**DATA SUPPLIED:**
╭──

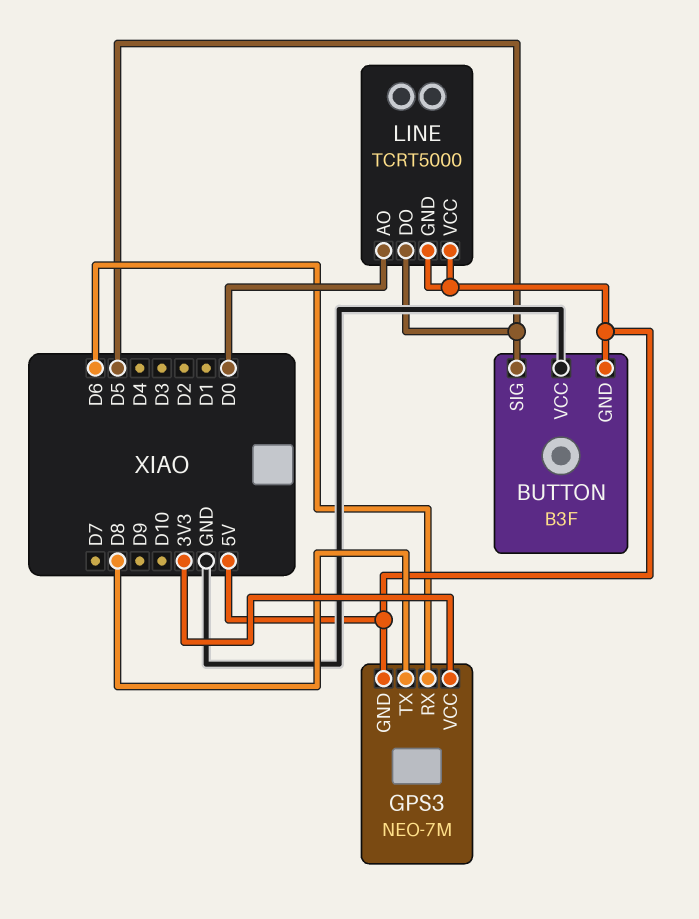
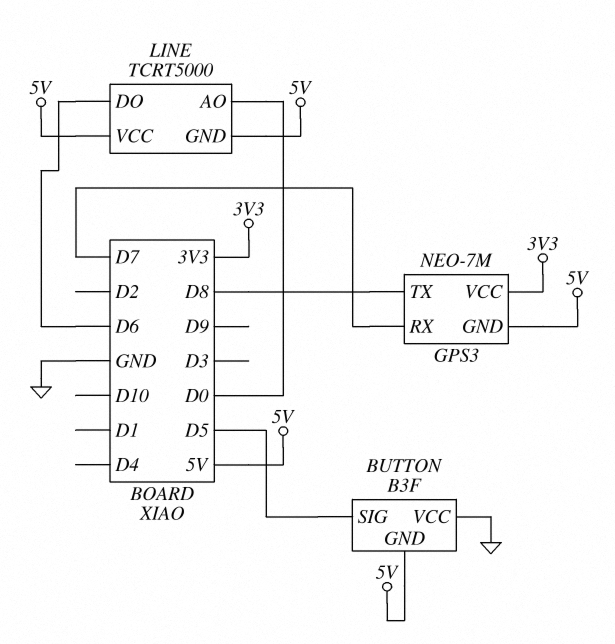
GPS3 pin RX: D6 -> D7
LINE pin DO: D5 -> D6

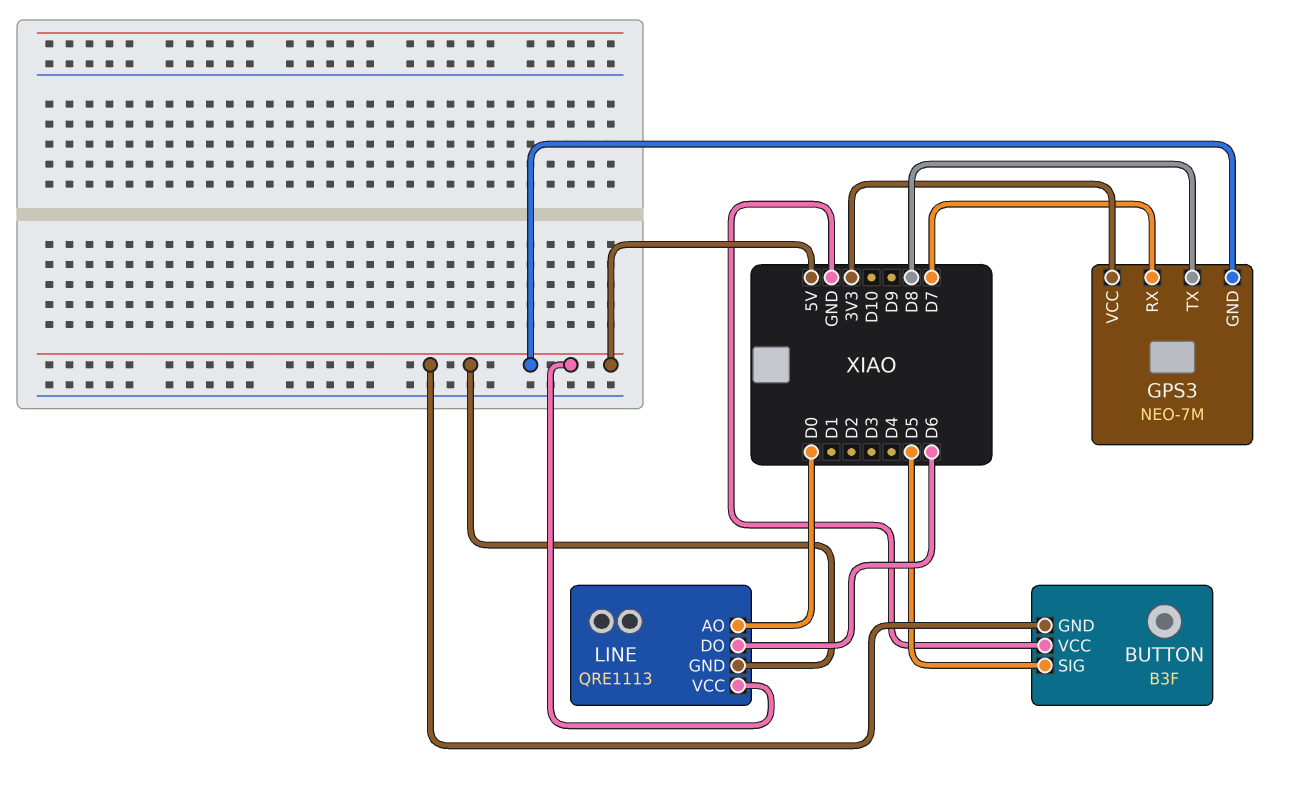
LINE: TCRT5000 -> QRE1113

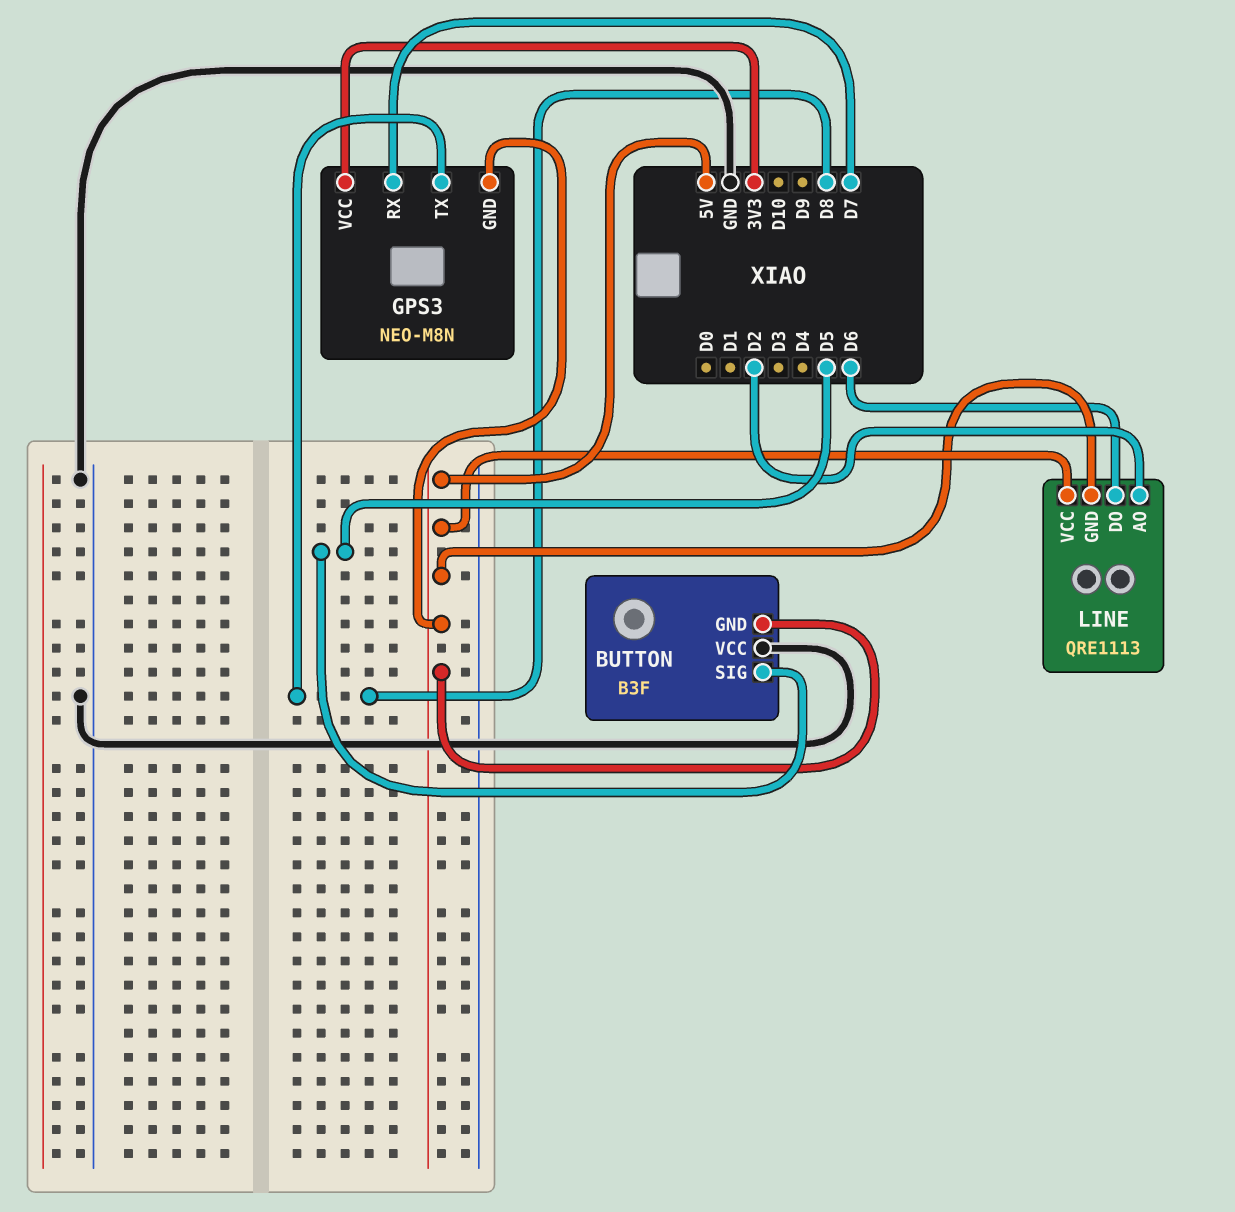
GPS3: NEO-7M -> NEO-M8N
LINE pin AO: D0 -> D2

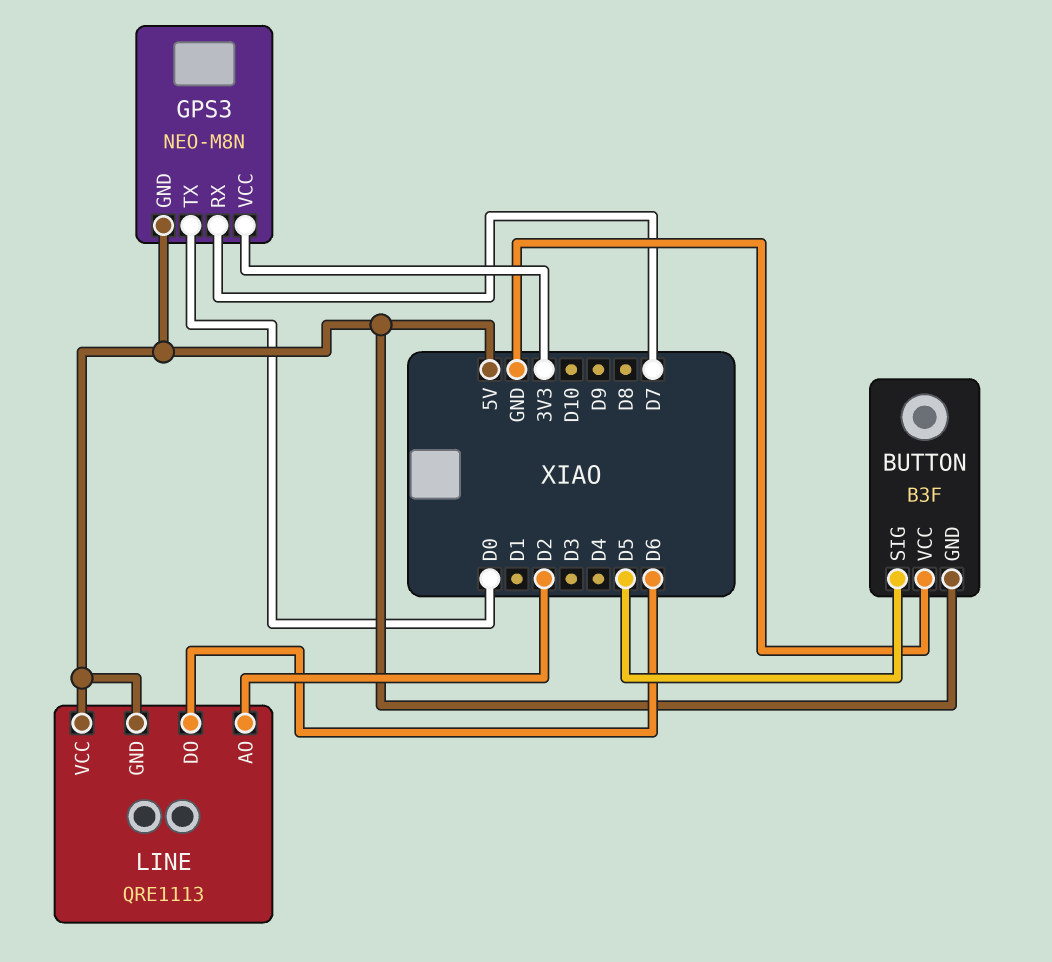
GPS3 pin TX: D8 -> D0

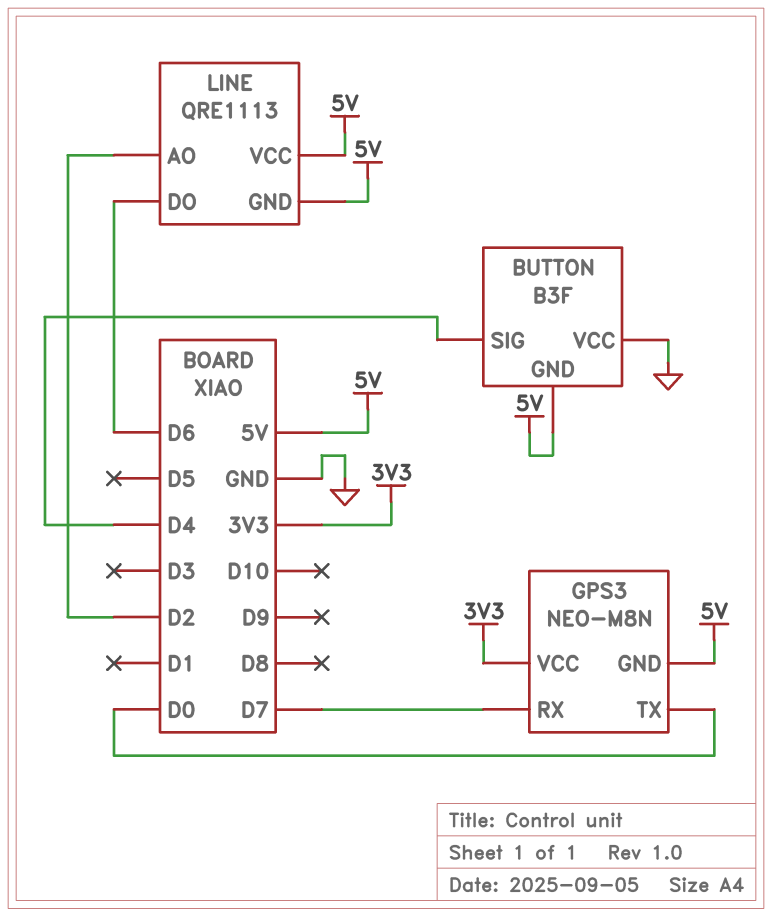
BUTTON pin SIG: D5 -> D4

╰──

**WORK TO COMPLETE:** None of the pictures should be reproduced; all other material above must be set down exactly.

**REPLY:**
GPS3 pin RX: D6 -> D7
LINE pin DO: D5 -> D6

LINE: TCRT5000 -> QRE1113

GPS3: NEO-7M -> NEO-M8N
LINE pin AO: D0 -> D2

GPS3 pin TX: D8 -> D0

BUTTON pin SIG: D5 -> D4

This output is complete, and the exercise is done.